═════ Information ═════
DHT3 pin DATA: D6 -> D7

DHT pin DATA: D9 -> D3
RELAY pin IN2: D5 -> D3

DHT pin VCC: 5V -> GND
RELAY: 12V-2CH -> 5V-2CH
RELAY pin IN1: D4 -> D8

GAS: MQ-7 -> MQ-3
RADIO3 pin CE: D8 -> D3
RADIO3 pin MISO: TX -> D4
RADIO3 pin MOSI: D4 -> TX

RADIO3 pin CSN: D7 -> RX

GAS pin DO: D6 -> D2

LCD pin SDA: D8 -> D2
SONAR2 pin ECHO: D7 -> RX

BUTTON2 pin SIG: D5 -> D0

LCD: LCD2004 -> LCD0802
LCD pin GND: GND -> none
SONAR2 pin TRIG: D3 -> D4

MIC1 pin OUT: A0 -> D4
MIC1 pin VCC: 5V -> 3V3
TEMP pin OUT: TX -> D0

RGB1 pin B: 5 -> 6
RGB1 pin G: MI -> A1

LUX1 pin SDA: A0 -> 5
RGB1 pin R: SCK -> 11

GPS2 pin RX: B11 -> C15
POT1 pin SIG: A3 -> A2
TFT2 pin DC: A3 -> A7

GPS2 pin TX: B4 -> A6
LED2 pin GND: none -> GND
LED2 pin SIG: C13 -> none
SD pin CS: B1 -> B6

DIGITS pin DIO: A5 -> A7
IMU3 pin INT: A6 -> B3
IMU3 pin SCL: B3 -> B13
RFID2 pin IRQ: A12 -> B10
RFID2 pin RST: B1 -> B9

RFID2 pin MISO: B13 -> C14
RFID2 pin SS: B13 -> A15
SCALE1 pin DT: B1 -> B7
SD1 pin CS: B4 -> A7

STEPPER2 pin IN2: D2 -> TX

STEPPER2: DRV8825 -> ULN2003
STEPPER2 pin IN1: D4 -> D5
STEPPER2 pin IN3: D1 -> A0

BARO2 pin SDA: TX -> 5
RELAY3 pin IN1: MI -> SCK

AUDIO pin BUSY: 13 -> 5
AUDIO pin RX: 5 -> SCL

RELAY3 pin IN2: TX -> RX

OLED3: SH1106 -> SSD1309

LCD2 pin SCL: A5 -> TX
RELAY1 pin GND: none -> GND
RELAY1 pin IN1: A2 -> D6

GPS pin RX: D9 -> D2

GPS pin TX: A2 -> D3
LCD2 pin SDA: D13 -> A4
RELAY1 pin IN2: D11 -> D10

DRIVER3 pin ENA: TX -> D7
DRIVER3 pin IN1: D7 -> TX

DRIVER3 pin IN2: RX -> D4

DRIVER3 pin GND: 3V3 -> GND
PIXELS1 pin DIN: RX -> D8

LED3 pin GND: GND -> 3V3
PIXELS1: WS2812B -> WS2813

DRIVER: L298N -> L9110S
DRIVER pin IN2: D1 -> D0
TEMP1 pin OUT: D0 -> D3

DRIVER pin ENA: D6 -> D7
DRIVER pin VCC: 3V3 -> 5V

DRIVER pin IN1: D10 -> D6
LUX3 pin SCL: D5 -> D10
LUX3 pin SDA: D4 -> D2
═════
### Work to be completed
Look above for the line holding "RELAY3 pin IN1: MI -> SCK". Print it and every line after it, exactly, through the line holding "LCD2 pin SDA: D13 -> A4".

### Solution for this exercise
RELAY3 pin IN1: MI -> SCK

AUDIO pin BUSY: 13 -> 5
AUDIO pin RX: 5 -> SCL

RELAY3 pin IN2: TX -> RX

OLED3: SH1106 -> SSD1309

LCD2 pin SCL: A5 -> TX
RELAY1 pin GND: none -> GND
RELAY1 pin IN1: A2 -> D6

GPS pin RX: D9 -> D2

GPS pin TX: A2 -> D3
LCD2 pin SDA: D13 -> A4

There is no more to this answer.